Collect every line from the items below that contains the string "partial", including lines where it appears only as part of a longer word.
☆ ☆ ☆
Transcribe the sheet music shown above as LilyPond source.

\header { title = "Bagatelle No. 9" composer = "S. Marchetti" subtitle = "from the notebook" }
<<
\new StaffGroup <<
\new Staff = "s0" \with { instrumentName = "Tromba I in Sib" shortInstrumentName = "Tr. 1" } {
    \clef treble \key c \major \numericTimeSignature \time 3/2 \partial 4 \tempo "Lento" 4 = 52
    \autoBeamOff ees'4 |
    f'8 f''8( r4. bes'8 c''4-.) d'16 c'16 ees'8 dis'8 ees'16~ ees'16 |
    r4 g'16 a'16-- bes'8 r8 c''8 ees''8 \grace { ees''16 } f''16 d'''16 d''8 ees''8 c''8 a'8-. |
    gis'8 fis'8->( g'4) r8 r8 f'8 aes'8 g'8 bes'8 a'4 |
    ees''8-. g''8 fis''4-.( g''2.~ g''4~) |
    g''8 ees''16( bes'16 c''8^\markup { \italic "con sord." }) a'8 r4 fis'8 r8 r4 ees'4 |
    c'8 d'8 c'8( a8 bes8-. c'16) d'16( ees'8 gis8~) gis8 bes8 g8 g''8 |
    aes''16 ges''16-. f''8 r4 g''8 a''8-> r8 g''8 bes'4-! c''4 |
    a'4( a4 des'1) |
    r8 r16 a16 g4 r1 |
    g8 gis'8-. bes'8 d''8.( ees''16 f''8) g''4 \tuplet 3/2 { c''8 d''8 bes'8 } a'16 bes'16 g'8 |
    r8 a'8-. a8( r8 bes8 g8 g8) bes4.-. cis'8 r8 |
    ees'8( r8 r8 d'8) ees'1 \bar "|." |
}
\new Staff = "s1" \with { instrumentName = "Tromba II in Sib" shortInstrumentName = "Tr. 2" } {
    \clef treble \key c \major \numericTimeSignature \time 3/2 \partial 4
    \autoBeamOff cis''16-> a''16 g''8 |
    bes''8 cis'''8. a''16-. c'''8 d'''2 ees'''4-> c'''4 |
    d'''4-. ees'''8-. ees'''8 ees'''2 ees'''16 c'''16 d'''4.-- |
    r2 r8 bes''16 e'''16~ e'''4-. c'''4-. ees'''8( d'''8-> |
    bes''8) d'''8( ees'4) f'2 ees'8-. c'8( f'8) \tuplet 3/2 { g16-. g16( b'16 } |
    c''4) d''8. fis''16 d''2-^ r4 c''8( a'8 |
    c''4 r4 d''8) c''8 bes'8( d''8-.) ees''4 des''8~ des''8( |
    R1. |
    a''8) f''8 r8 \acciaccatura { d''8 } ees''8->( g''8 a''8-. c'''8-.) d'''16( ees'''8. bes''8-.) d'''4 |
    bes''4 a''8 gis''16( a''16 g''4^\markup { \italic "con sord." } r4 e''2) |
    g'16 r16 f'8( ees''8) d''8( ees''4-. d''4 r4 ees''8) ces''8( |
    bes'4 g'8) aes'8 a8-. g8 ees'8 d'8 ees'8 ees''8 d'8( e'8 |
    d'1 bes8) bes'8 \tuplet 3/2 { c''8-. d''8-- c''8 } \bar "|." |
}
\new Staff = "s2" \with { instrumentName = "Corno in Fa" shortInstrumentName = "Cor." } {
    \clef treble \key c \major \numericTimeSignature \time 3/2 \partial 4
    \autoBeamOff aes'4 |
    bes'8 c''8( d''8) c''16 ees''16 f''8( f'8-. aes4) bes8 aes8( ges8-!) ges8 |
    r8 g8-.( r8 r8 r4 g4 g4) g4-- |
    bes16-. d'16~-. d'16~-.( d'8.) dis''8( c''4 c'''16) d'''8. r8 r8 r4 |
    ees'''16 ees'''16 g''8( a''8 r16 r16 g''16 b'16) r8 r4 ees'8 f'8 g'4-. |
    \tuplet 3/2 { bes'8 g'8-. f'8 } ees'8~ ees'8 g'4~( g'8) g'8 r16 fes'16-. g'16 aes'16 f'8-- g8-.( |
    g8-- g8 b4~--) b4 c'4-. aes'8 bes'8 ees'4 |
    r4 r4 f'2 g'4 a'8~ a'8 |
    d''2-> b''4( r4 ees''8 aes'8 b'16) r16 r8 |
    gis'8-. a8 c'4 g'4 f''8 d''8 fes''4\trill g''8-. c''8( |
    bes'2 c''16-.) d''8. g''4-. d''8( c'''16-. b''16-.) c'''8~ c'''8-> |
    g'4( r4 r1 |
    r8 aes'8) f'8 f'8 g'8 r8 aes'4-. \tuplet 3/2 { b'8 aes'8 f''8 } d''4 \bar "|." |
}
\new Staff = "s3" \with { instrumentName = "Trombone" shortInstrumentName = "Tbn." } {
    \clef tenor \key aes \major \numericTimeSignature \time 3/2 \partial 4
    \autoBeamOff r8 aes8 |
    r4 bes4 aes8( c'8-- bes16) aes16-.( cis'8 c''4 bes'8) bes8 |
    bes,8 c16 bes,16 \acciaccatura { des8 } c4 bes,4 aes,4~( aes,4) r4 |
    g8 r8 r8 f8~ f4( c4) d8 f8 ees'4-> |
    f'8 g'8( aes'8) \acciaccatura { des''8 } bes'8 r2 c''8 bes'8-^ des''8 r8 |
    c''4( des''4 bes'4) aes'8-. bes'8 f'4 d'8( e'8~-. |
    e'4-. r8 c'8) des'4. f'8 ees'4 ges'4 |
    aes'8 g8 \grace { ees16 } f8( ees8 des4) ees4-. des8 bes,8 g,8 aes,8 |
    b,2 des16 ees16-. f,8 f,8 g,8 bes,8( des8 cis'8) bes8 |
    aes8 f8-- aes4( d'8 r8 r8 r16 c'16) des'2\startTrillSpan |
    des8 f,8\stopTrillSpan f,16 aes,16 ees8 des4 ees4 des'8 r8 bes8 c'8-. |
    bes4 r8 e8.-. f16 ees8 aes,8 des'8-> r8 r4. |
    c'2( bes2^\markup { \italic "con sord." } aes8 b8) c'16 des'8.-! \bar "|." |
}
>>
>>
☆ ☆ ☆
▶ [COMPLETE OUTPUT]:
    \clef treble \key c \major \numericTimeSignature \time 3/2 \partial 4 \tempo "Lento" 4 = 52
    \clef treble \key c \major \numericTimeSignature \time 3/2 \partial 4
    \clef treble \key c \major \numericTimeSignature \time 3/2 \partial 4
    \clef tenor \key aes \major \numericTimeSignature \time 3/2 \partial 4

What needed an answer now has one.